TASK OBJECTIVE:
When you reach the line containing "CN5 pin 1: N012 -> +12V" in the entries below, start writing out each line exactly, and stop after the line containing "S2: button (+12V, N011)".

TASK DATA:
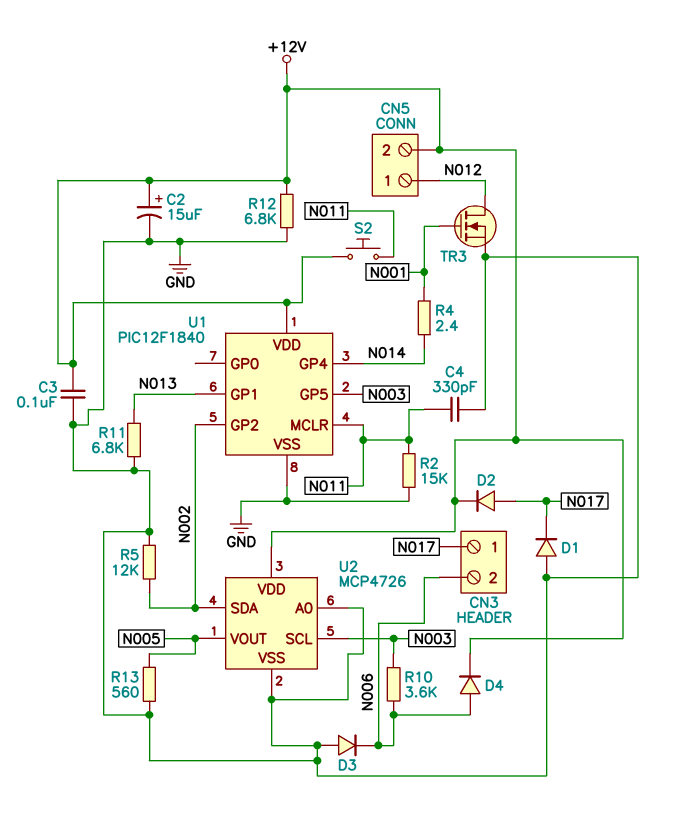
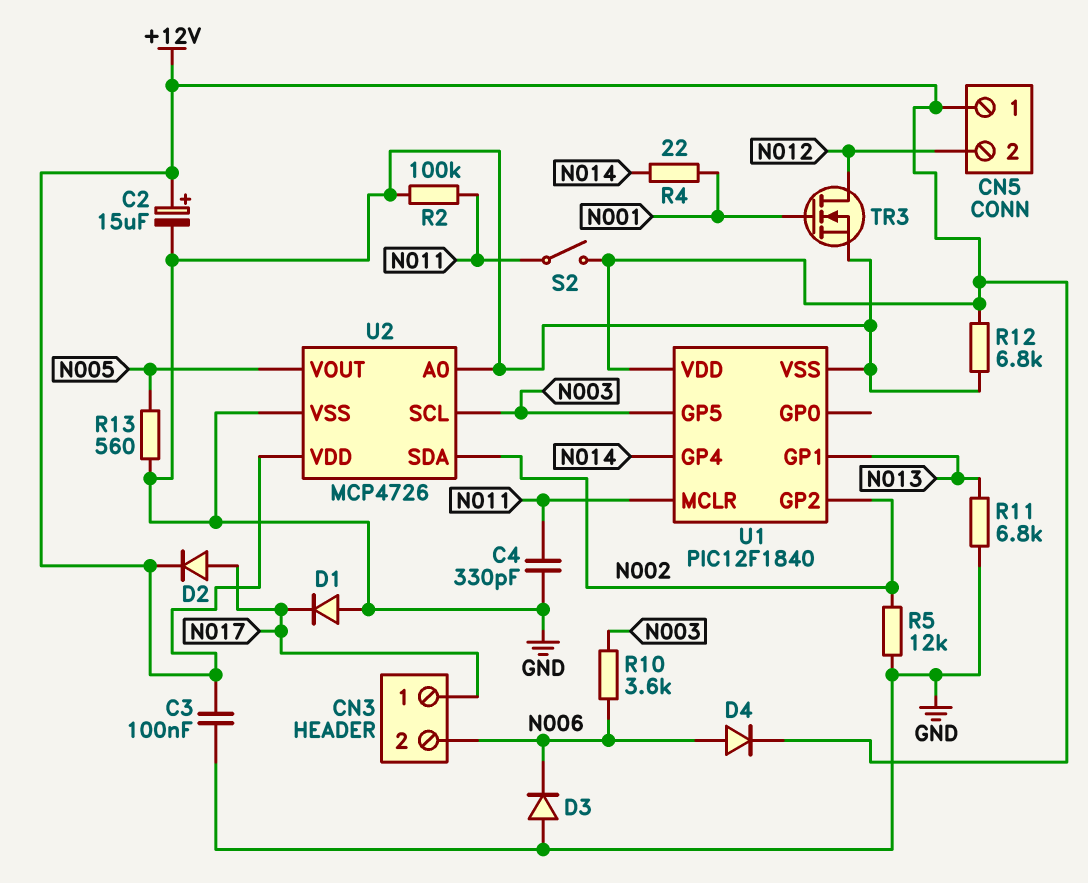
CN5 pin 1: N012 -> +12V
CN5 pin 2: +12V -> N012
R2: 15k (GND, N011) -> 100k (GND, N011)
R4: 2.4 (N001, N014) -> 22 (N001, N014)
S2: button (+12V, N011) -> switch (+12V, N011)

* * *

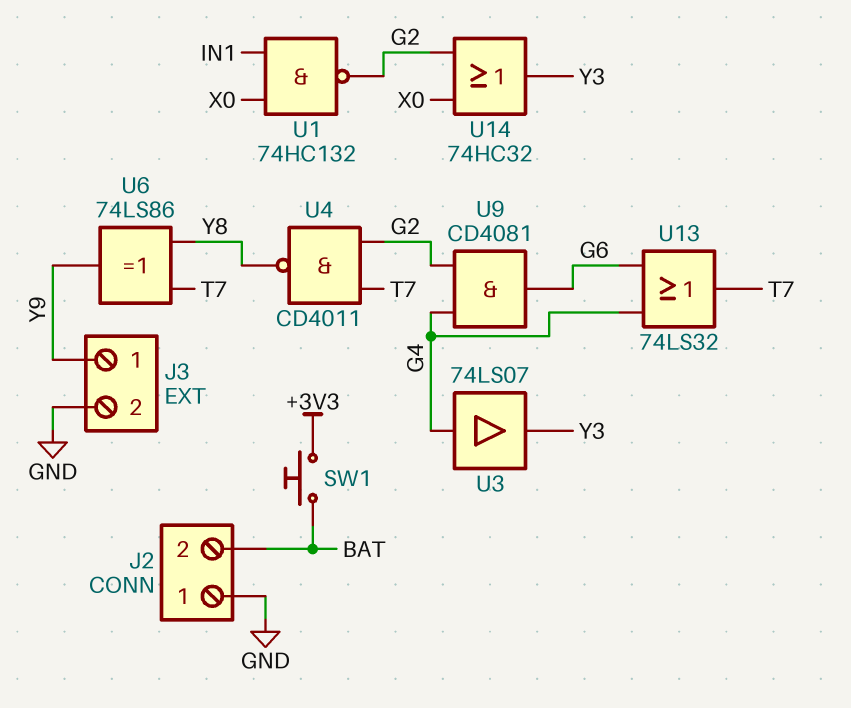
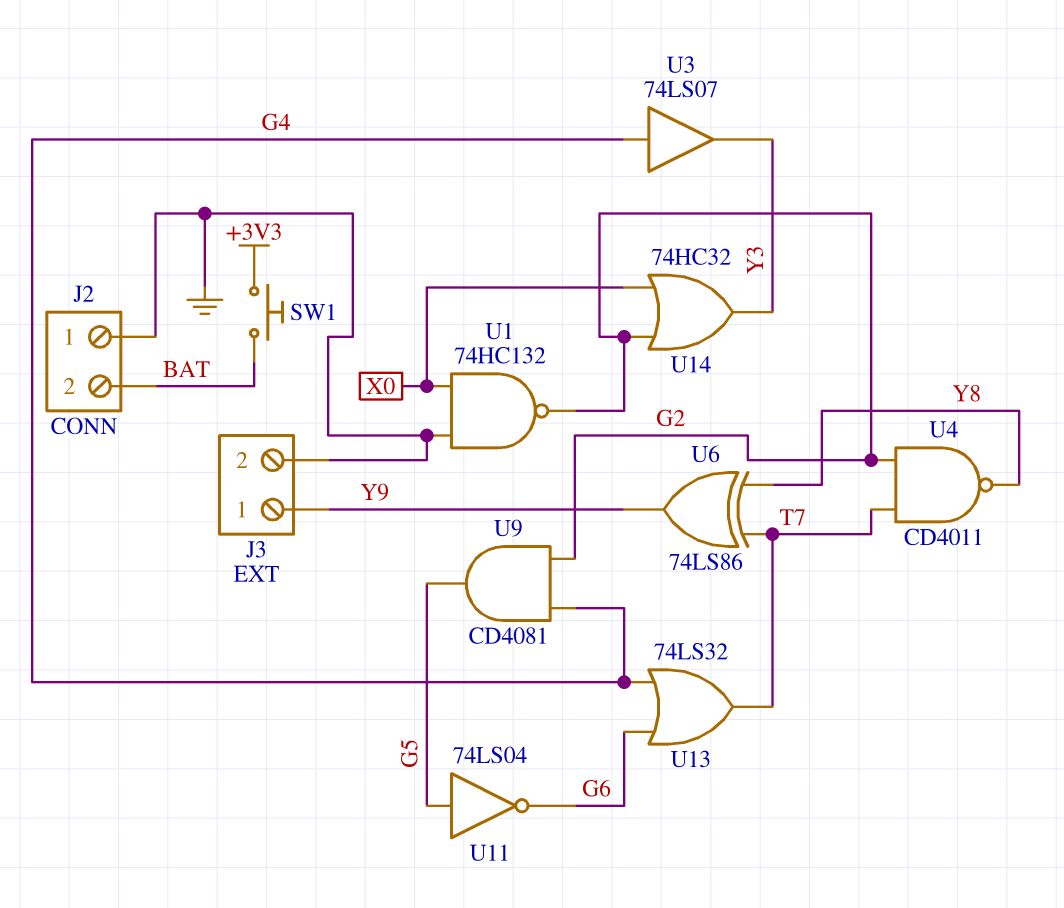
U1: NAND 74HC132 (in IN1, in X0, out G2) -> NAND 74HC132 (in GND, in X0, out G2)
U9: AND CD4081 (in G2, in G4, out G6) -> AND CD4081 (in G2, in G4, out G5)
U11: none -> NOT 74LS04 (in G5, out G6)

EXPECTED ANSWER:
CN5 pin 1: N012 -> +12V
CN5 pin 2: +12V -> N012
R2: 15k (GND, N011) -> 100k (GND, N011)
R4: 2.4 (N001, N014) -> 22 (N001, N014)
S2: button (+12V, N011) -> switch (+12V, N011)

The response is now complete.